__Problem statement__. I'd ask you to write out the lines below exactly, with no images.

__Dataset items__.
--

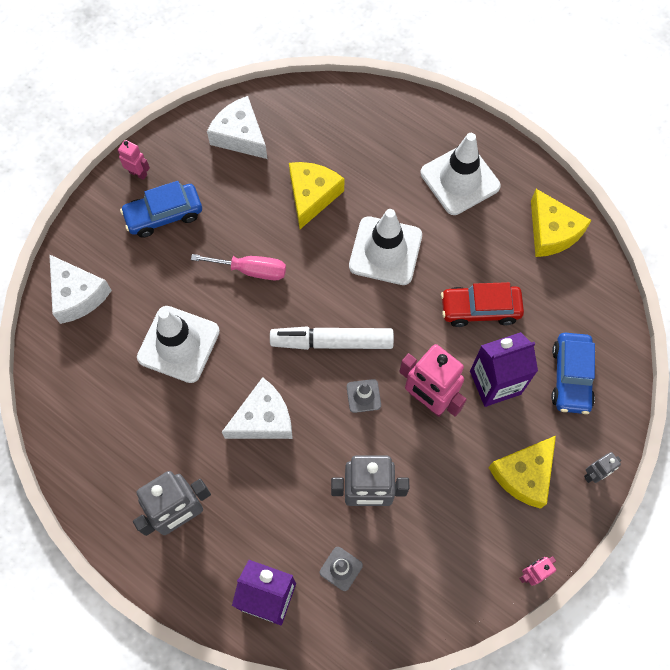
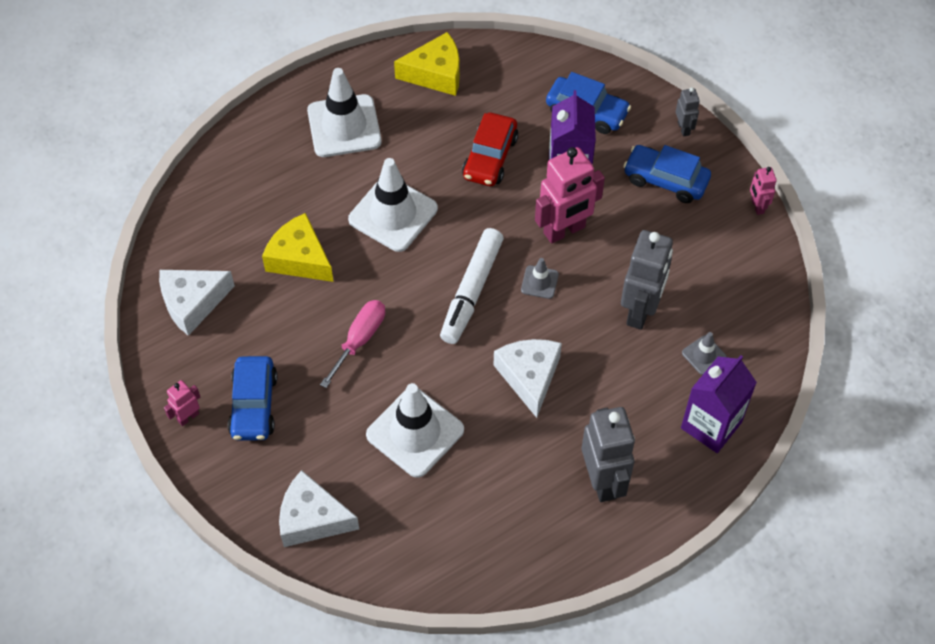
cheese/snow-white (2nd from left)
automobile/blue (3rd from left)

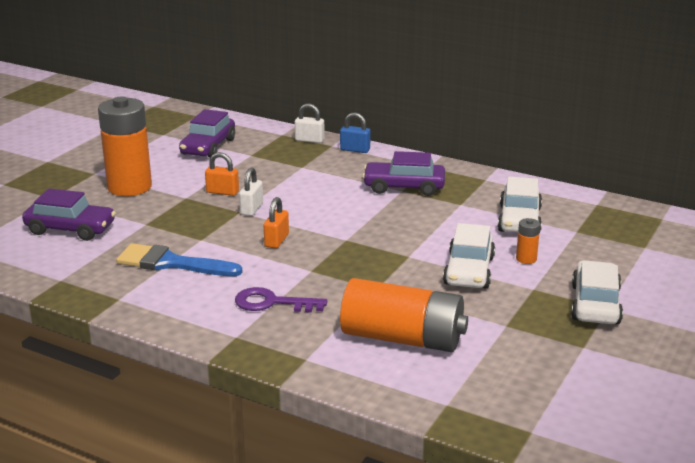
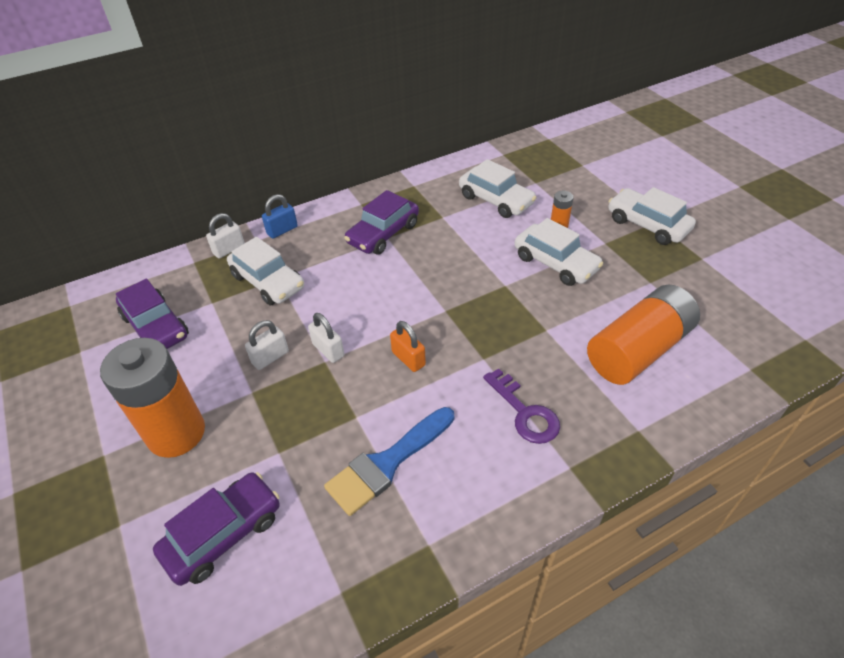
automobile/snow-white (1st from left)
small lock/snow-white (2nd from left)
key/purple

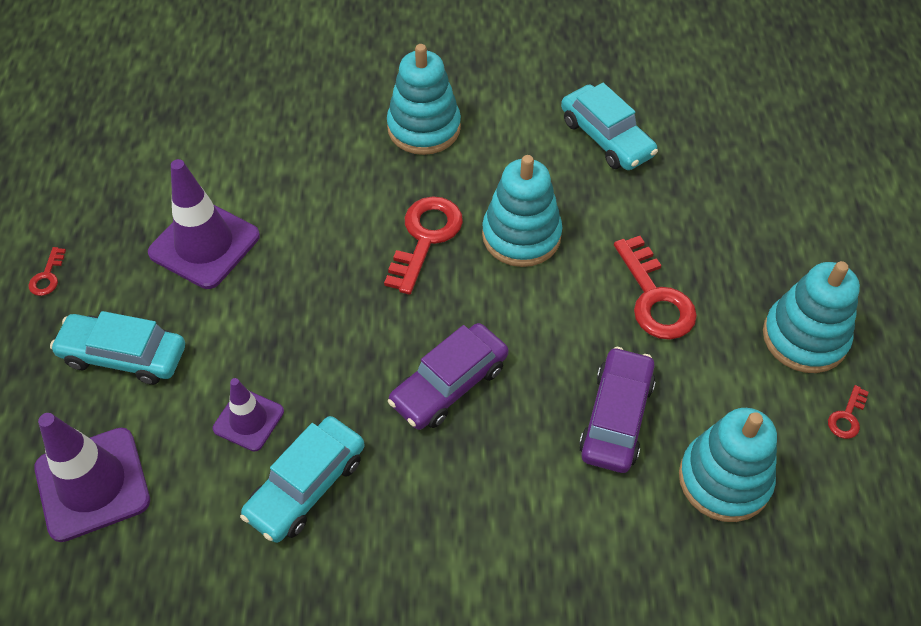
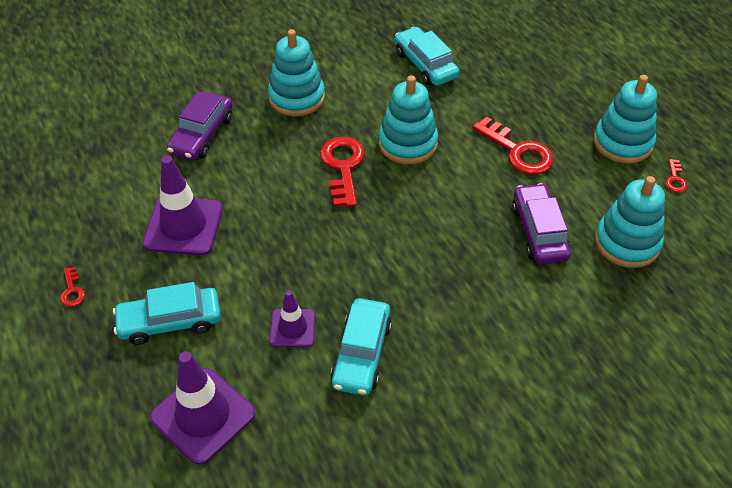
automobile/purple (1st from left)
automobile/aqua (3rd from left)

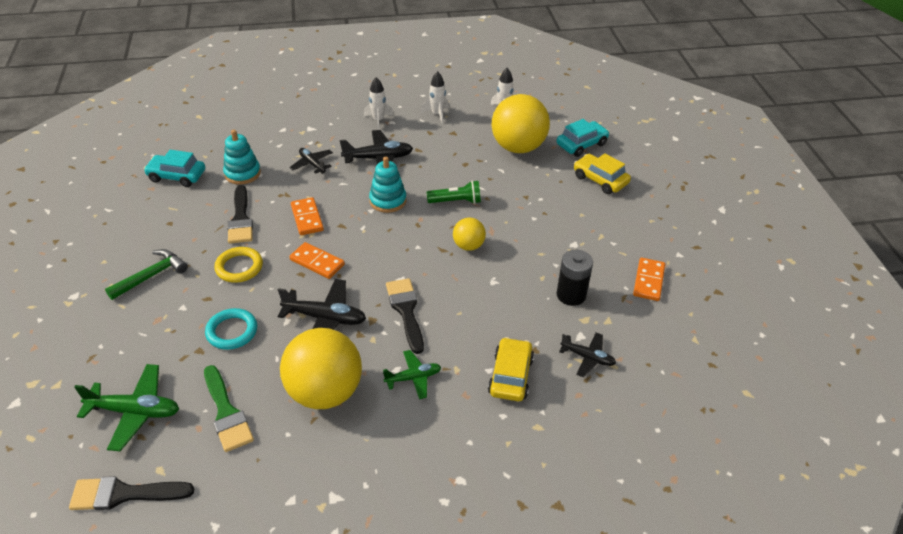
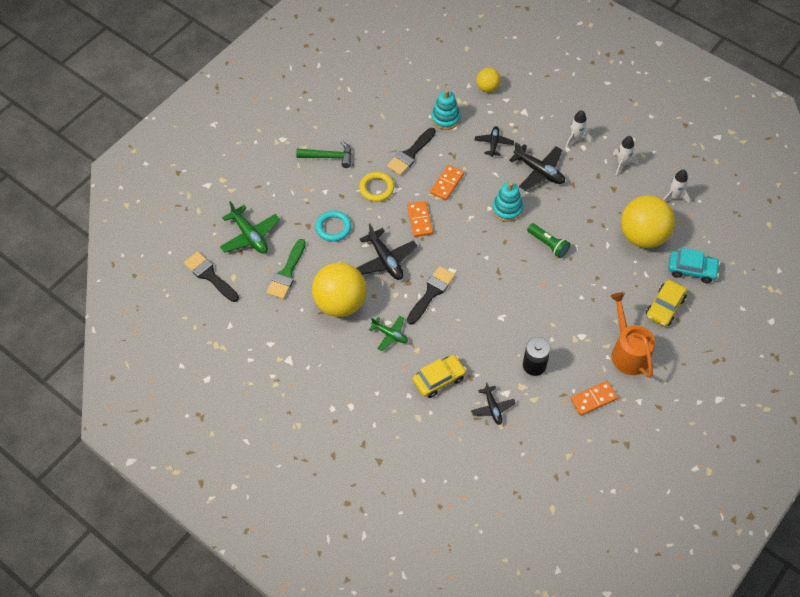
ball/bright yellow (2nd from left)
watering pot/orange-coloured
automobile/bright yellow (2nd from left)
automobile/aqua (1st from left in the first image)

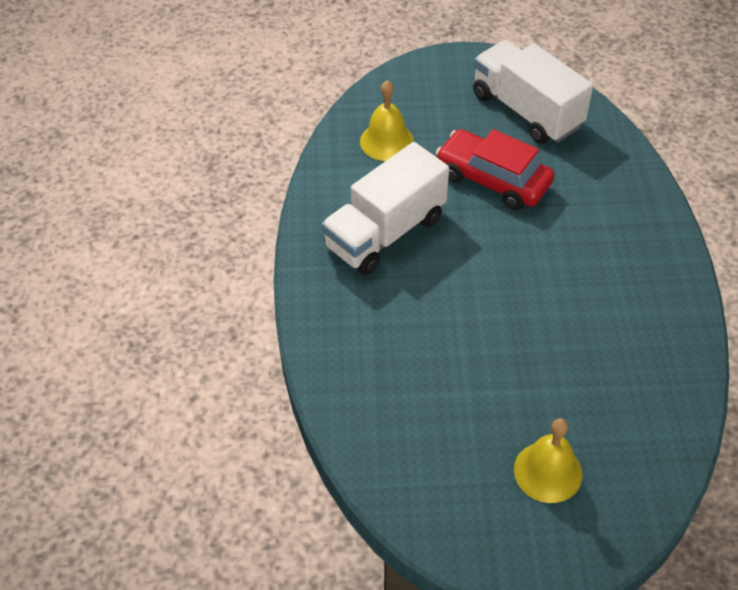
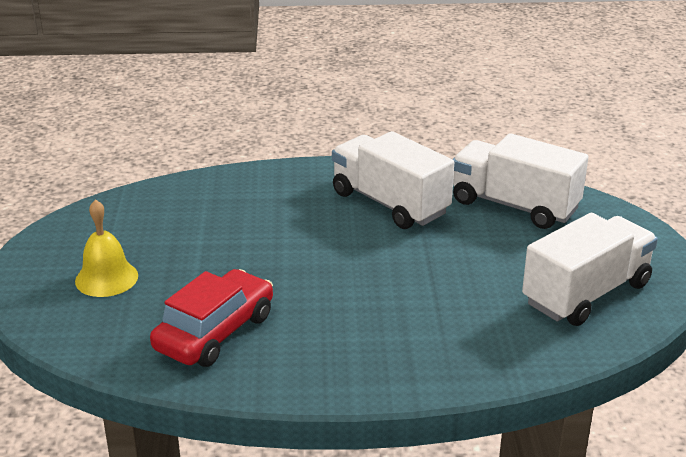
automobile/scarlet
lorry/snow-white (2nd from left)

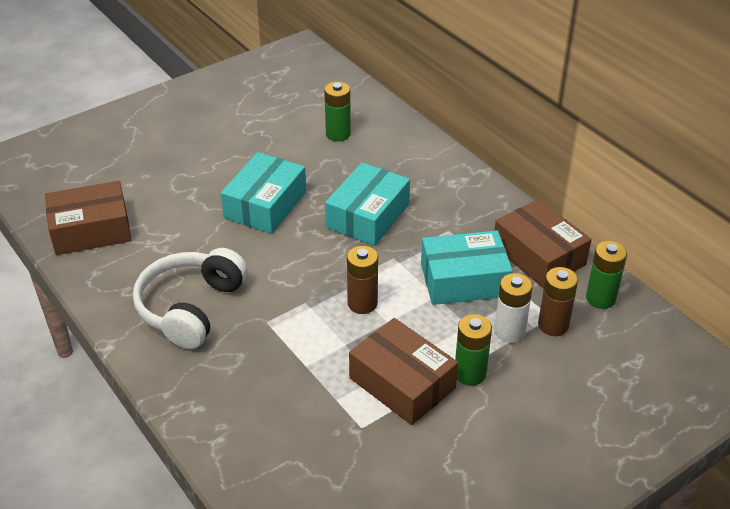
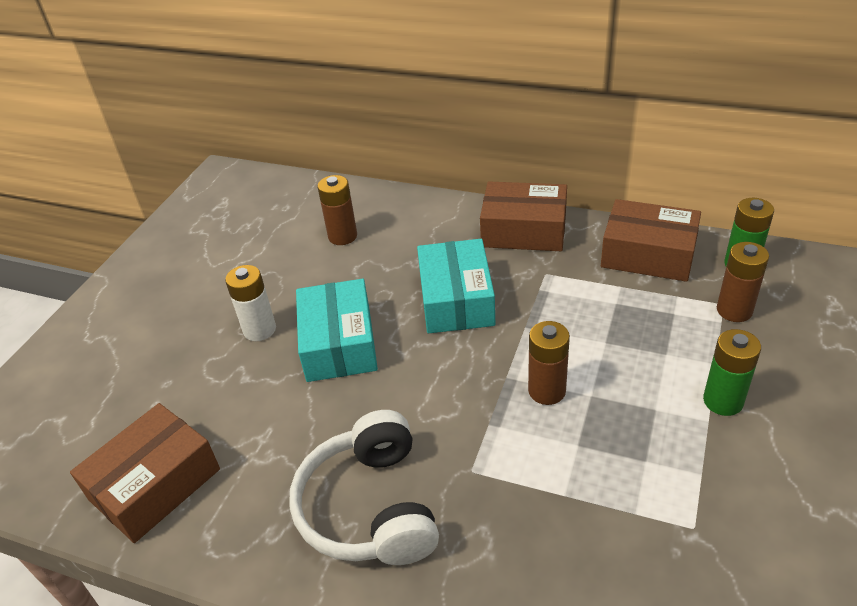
power cell/snow-white
power cell/russet (1st from left)
package/russet (2nd from left)
package/aqua (3rd from left in the first image)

--

__Answer space__.
cheese/snow-white (2nd from left)
automobile/blue (3rd from left)

automobile/snow-white (1st from left)
small lock/snow-white (2nd from left)
key/purple

automobile/purple (1st from left)
automobile/aqua (3rd from left)

ball/bright yellow (2nd from left)
watering pot/orange-coloured
automobile/bright yellow (2nd from left)
automobile/aqua (1st from left in the first image)

automobile/scarlet
lorry/snow-white (2nd from left)

power cell/snow-white
power cell/russet (1st from left)
package/russet (2nd from left)
package/aqua (3rd from left in the first image)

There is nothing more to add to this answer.